Dataset excerpts »
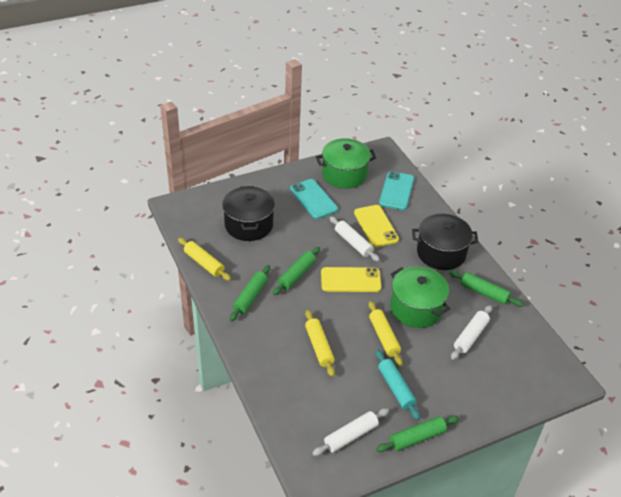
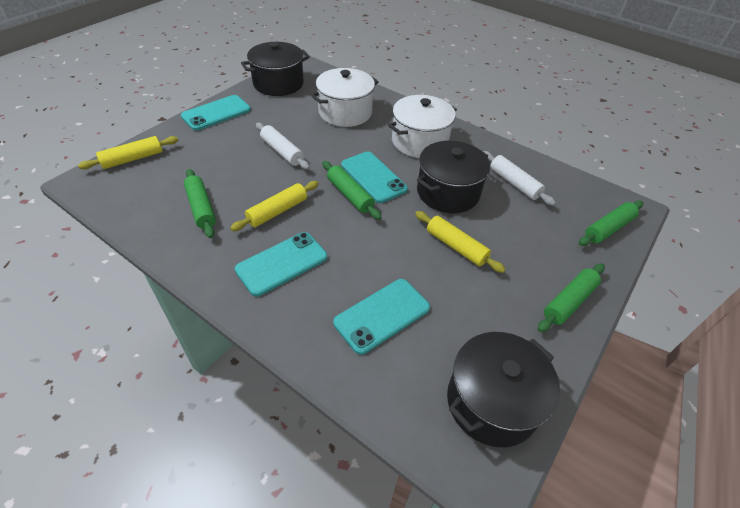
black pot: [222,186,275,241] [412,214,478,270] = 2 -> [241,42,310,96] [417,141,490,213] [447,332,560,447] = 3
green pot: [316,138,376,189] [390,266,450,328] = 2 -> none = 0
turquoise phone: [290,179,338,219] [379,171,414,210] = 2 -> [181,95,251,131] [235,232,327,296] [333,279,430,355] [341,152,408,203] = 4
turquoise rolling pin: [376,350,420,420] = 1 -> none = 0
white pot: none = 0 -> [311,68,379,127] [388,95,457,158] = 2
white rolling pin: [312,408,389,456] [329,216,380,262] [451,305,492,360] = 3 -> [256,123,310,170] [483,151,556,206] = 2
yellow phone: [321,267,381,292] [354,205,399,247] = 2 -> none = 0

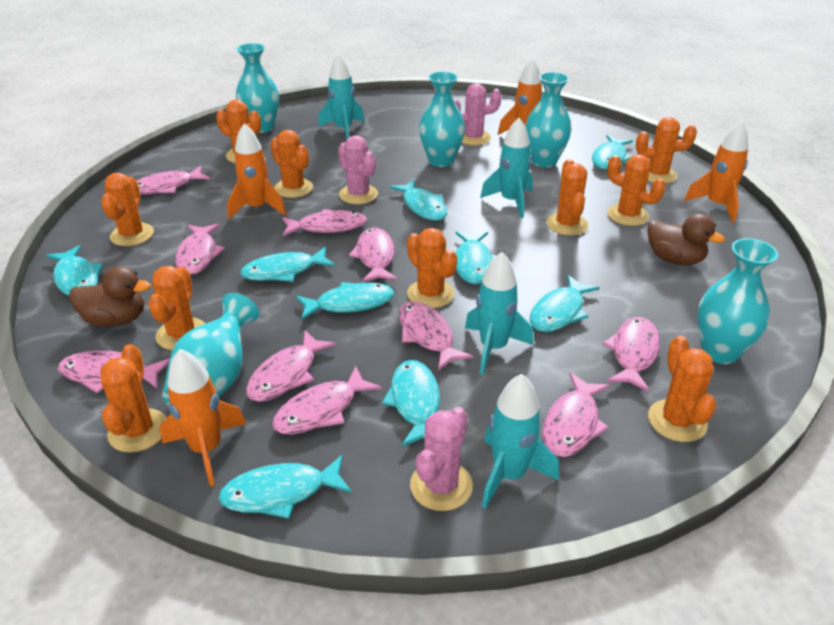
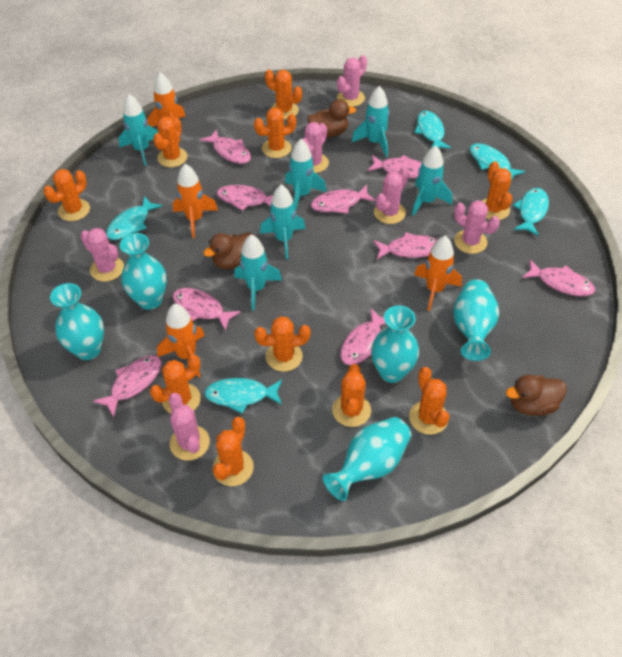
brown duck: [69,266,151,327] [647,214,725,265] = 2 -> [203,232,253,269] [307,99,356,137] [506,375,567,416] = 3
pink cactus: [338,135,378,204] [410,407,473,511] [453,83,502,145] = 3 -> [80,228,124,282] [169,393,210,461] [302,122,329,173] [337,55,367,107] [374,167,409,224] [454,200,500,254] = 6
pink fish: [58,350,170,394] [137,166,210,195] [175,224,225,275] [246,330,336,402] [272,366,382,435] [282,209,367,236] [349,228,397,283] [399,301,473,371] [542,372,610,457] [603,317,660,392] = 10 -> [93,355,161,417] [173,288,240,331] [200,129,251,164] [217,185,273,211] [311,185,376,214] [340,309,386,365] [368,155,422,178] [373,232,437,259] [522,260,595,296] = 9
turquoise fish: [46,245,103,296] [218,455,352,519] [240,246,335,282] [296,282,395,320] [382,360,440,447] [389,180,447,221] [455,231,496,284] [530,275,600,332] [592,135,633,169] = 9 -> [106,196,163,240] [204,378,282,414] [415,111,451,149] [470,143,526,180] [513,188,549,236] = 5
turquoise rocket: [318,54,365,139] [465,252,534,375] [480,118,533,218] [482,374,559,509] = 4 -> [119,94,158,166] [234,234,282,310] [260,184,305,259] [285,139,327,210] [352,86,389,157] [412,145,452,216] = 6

Task details »
Look through the data and gather every line with the string "none" in it.

Result of this task »
green pot: [316,138,376,189] [390,266,450,328] = 2 -> none = 0
turquoise rolling pin: [376,350,420,420] = 1 -> none = 0
white pot: none = 0 -> [311,68,379,127] [388,95,457,158] = 2
yellow phone: [321,267,381,292] [354,205,399,247] = 2 -> none = 0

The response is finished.